▸ **Aim of the exercise**: I would like the line with "CN5 pin 2: SUM -> LINE" and every line after it, down to the end of the entries below, output exactly and without pictures.

▸ **Task input**:
Start of Block

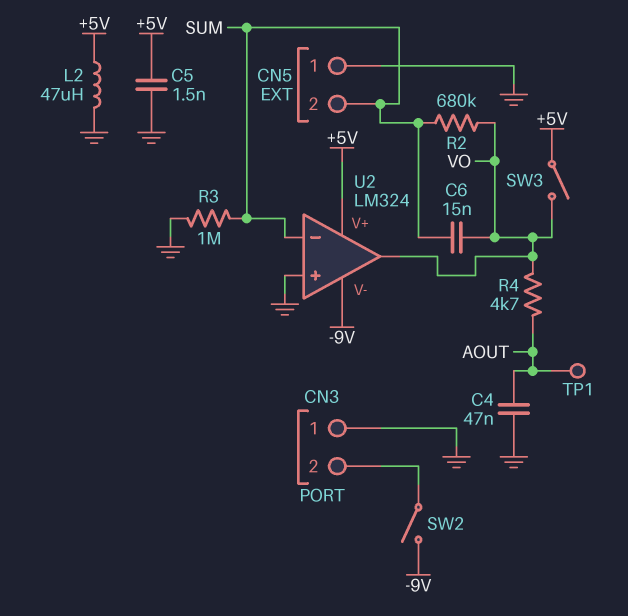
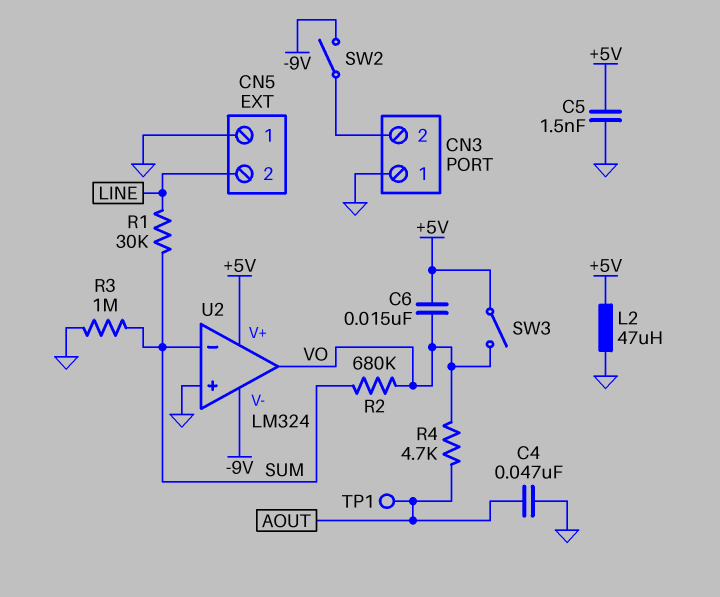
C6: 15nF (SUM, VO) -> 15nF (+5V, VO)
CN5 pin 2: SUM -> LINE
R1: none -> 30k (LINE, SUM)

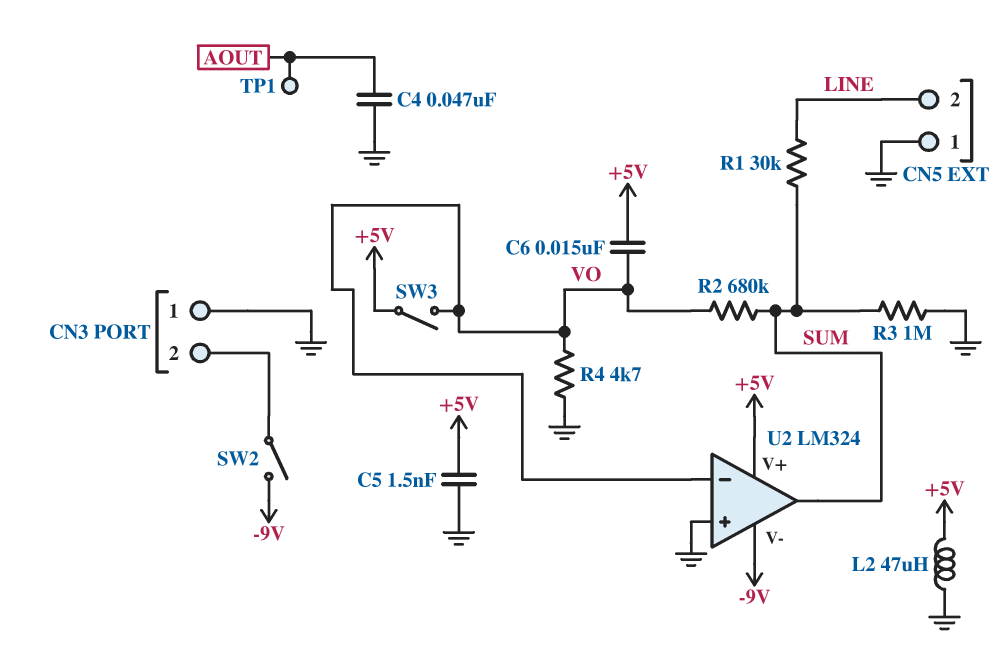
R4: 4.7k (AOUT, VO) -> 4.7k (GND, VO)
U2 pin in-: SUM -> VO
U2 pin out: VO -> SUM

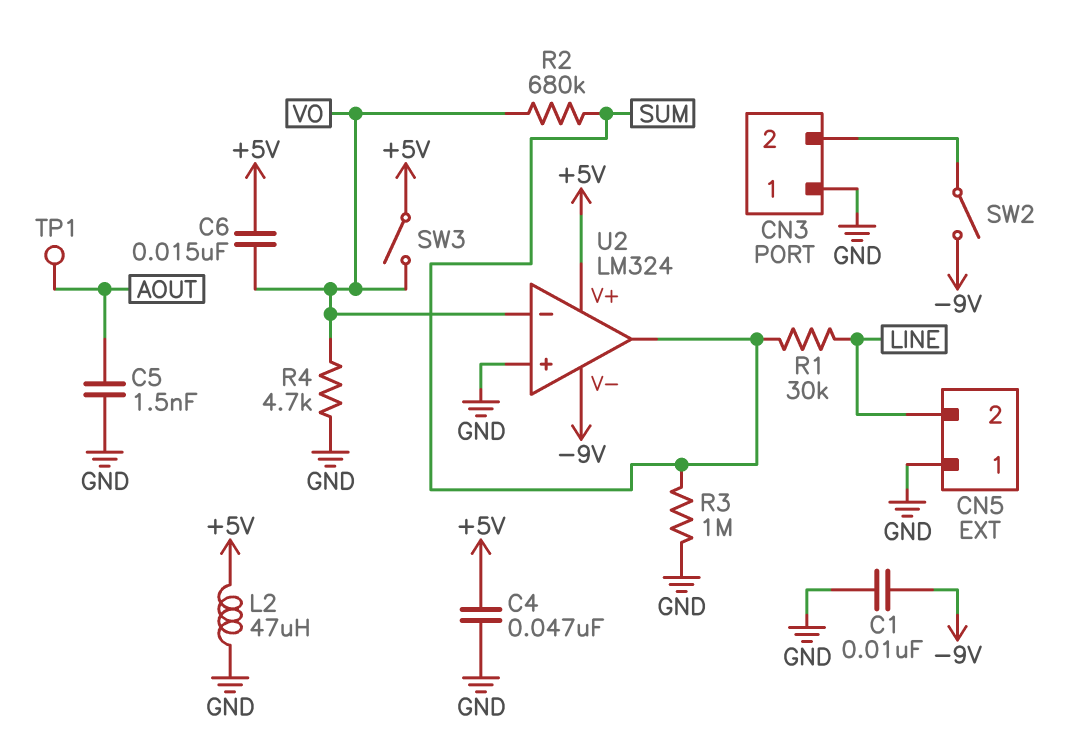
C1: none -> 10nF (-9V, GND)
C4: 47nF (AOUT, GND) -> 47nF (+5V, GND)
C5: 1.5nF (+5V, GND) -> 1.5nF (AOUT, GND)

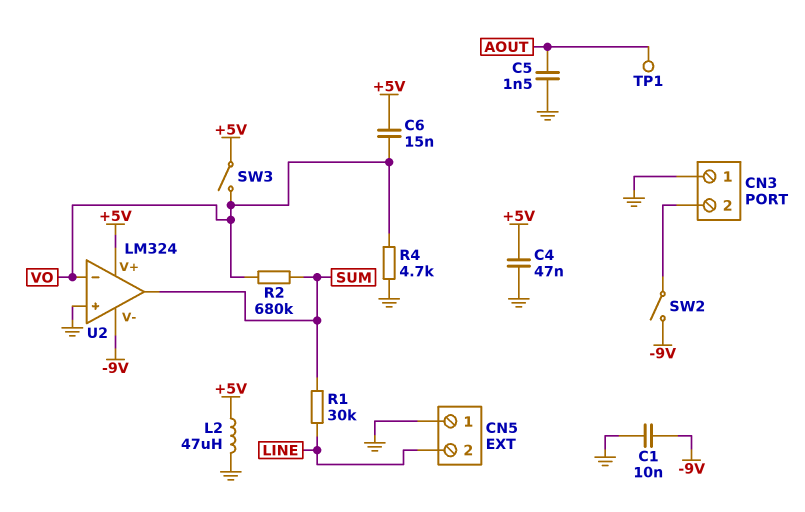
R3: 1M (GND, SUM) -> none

End of Block

▸ **Answer box**:
CN5 pin 2: SUM -> LINE
R1: none -> 30k (LINE, SUM)

R4: 4.7k (AOUT, VO) -> 4.7k (GND, VO)
U2 pin in-: SUM -> VO
U2 pin out: VO -> SUM

C1: none -> 10nF (-9V, GND)
C4: 47nF (AOUT, GND) -> 47nF (+5V, GND)
C5: 1.5nF (+5V, GND) -> 1.5nF (AOUT, GND)

R3: 1M (GND, SUM) -> none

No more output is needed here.